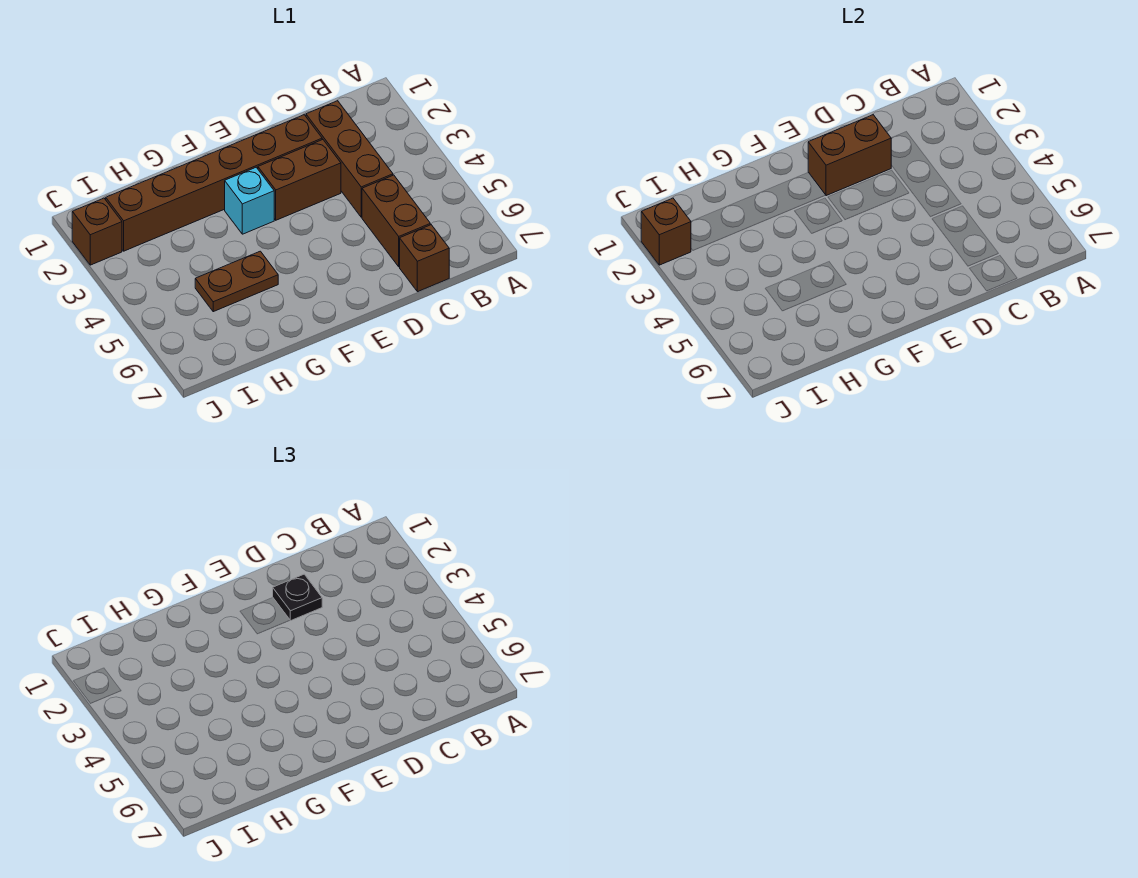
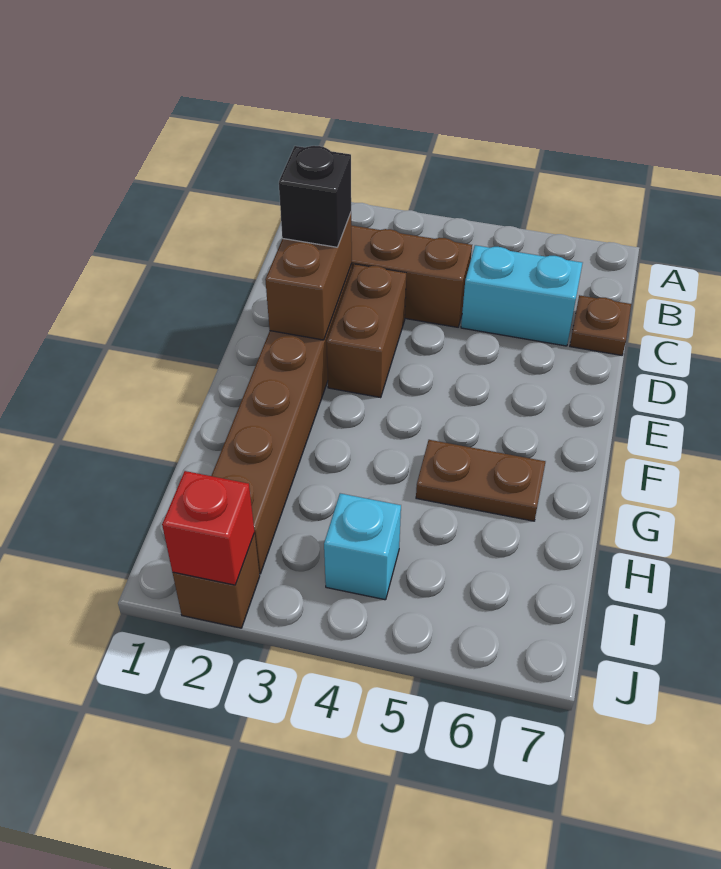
brown brick C5:C6 level 1 -> cyan brick C5:C6 level 1
brown brick C7 level 1 -> brown plate C7 level 1
black plate D2 level 3 -> black brick D2 level 3
cyan brick F3 level 1 -> cyan brick I4 level 1
brown plate G5:H5 level 1 -> brown plate G5:G6 level 1
brown brick J2 level 2 -> red brick J2 level 2

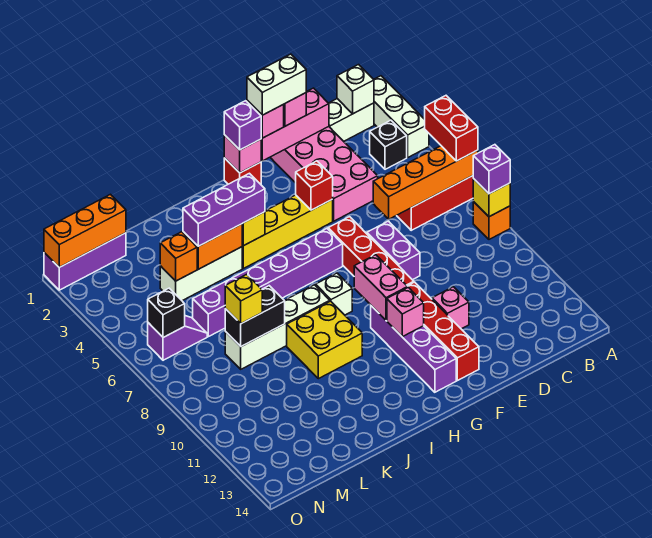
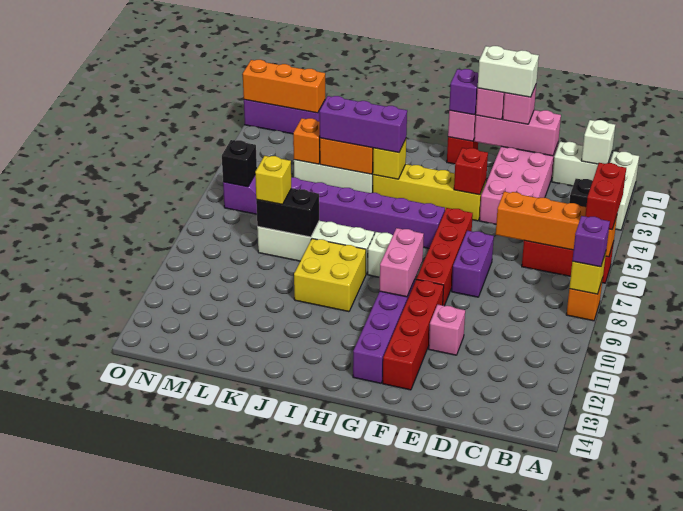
pink brick G11 level 2 -> none

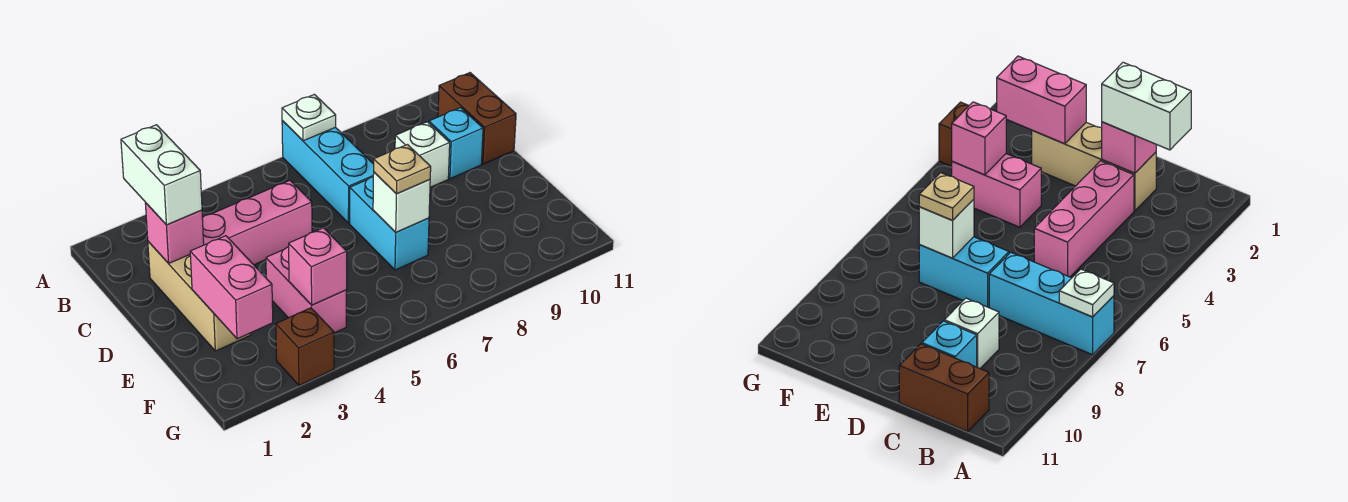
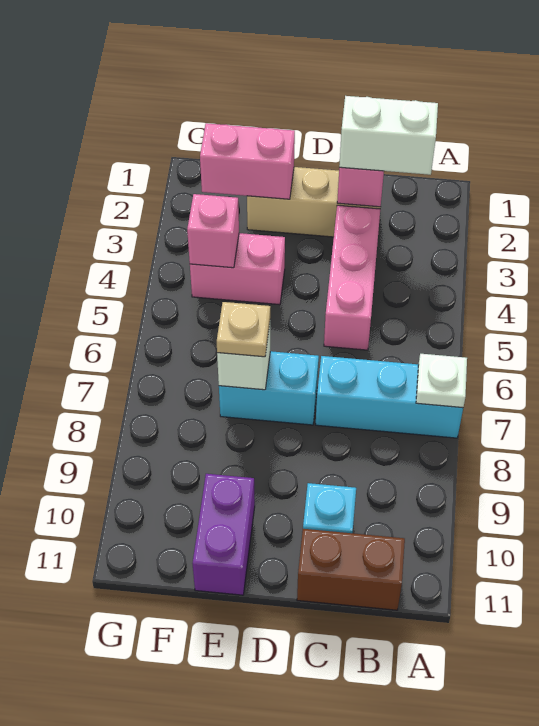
white brick C9 level 1 -> none
none -> purple brick E10:E11 level 1
brown brick G3 level 1 -> none

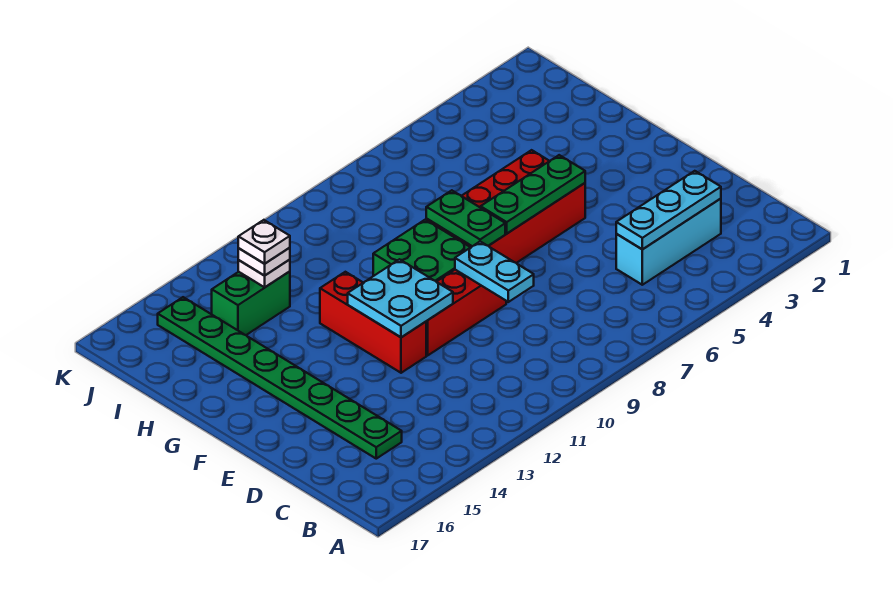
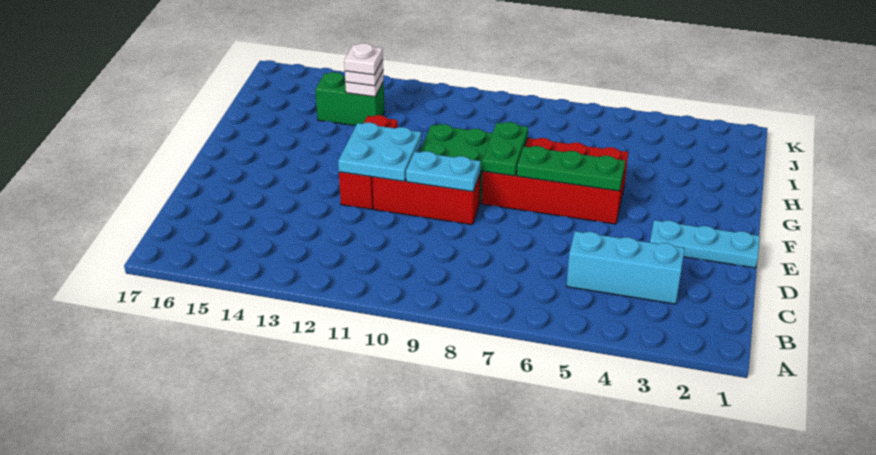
cyan plate C3:C5 level 2 -> cyan plate E1:E3 level 1
green plate C15:J15 level 1 -> none
cyan plate D9:E9 level 2 -> cyan plate E9:E10 level 2

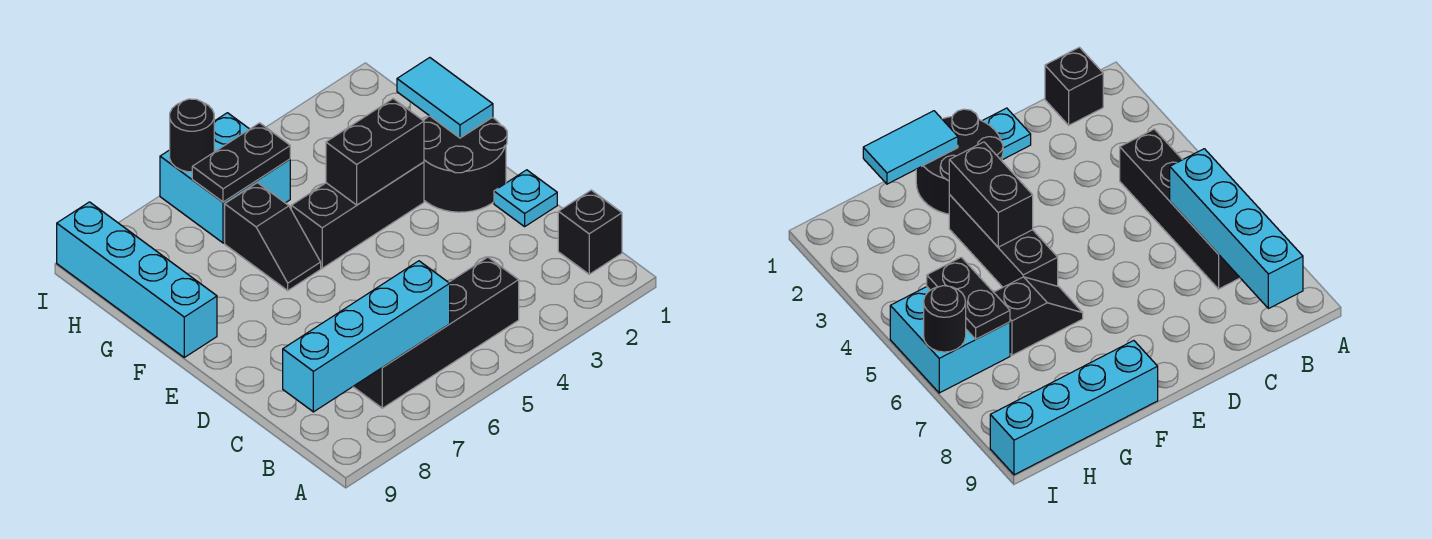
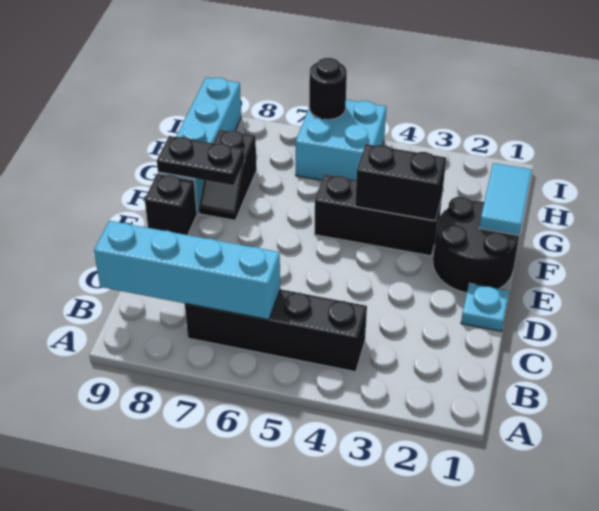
black brick B1 level 1 -> black brick E9 level 1
black slope F6:G6 level 1 top G -> black slope F8:G8 level 1 top G
black plate H5:H6 level 2 -> black plate F8:F9 level 2

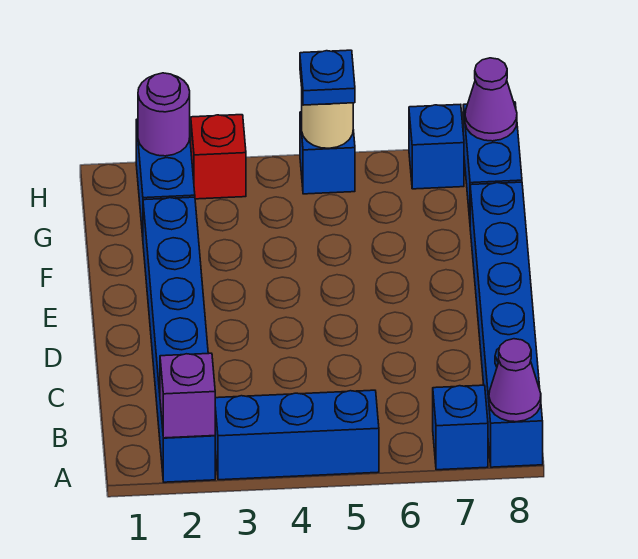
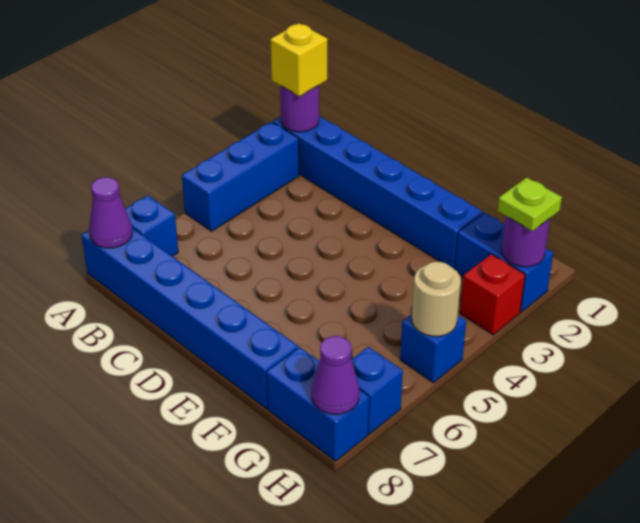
purple brick A2 level 2 -> purple round brick A2 level 2
none -> yellow brick A2 level 3
none -> lime plate H2 level 3
blue plate H5 level 3 -> none

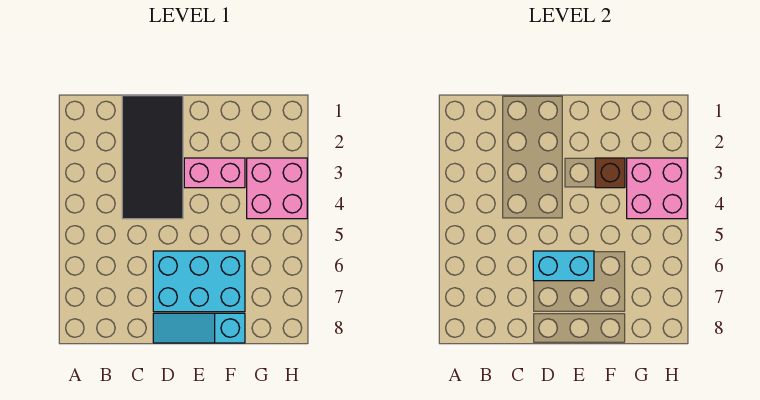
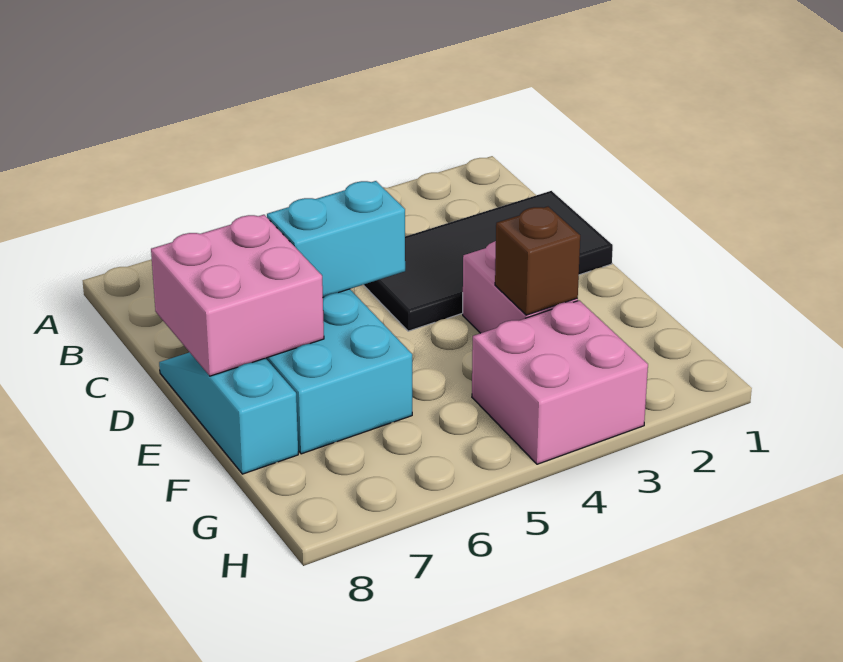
cyan brick D6:E6 level 2 -> cyan brick D5:D6 level 2
pink brick G3:H4 level 2 -> pink brick D7:E8 level 2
***
> WORK ITEM: Report every line of the entries that carries the word "purple".

> REPLY:
none -> purple brick E10:E11 level 1
purple brick A2 level 2 -> purple round brick A2 level 2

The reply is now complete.